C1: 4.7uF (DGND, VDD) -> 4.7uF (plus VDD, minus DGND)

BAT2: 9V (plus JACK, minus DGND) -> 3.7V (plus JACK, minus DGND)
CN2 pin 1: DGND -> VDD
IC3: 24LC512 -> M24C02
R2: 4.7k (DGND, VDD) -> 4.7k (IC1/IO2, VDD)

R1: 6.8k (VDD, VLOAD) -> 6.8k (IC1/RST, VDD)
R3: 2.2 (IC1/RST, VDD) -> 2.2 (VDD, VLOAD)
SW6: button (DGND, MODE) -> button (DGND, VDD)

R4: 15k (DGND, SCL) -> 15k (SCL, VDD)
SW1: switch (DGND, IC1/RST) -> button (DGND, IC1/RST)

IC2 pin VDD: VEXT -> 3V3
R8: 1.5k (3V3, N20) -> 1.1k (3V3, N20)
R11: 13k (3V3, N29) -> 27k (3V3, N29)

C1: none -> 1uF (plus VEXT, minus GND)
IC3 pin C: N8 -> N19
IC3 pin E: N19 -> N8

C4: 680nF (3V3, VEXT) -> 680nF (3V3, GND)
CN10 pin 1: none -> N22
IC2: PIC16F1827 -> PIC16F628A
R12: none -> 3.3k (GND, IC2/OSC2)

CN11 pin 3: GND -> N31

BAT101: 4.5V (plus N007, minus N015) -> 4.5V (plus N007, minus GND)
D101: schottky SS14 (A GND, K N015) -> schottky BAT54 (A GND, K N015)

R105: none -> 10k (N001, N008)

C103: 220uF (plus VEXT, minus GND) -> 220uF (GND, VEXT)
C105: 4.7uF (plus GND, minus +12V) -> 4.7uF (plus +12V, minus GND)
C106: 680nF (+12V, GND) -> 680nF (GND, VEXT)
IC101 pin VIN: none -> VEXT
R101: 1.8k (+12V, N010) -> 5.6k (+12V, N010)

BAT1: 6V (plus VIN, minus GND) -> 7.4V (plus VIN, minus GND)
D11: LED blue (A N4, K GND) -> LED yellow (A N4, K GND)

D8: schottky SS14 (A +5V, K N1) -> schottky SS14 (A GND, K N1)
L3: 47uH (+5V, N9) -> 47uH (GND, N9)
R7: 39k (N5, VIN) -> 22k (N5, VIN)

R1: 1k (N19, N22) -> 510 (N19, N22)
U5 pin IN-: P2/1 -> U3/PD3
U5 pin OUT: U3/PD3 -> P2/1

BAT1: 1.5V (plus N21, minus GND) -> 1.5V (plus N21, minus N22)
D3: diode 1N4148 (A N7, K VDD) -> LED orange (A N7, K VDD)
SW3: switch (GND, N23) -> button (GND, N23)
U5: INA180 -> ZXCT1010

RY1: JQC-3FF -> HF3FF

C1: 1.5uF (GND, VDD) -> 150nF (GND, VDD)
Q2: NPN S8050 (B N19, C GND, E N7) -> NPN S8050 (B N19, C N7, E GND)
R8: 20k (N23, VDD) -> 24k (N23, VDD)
+ + + + + + +
**ABOUT THIS TASK**
Give back, verbatim, the lines from the top of the entries above through the line containing "SW6: button (DGND, MODE)".

**TASK RESPONSE**
C1: 4.7uF (DGND, VDD) -> 4.7uF (plus VDD, minus DGND)

BAT2: 9V (plus JACK, minus DGND) -> 3.7V (plus JACK, minus DGND)
CN2 pin 1: DGND -> VDD
IC3: 24LC512 -> M24C02
R2: 4.7k (DGND, VDD) -> 4.7k (IC1/IO2, VDD)

R1: 6.8k (VDD, VLOAD) -> 6.8k (IC1/RST, VDD)
R3: 2.2 (IC1/RST, VDD) -> 2.2 (VDD, VLOAD)
SW6: button (DGND, MODE) -> button (DGND, VDD)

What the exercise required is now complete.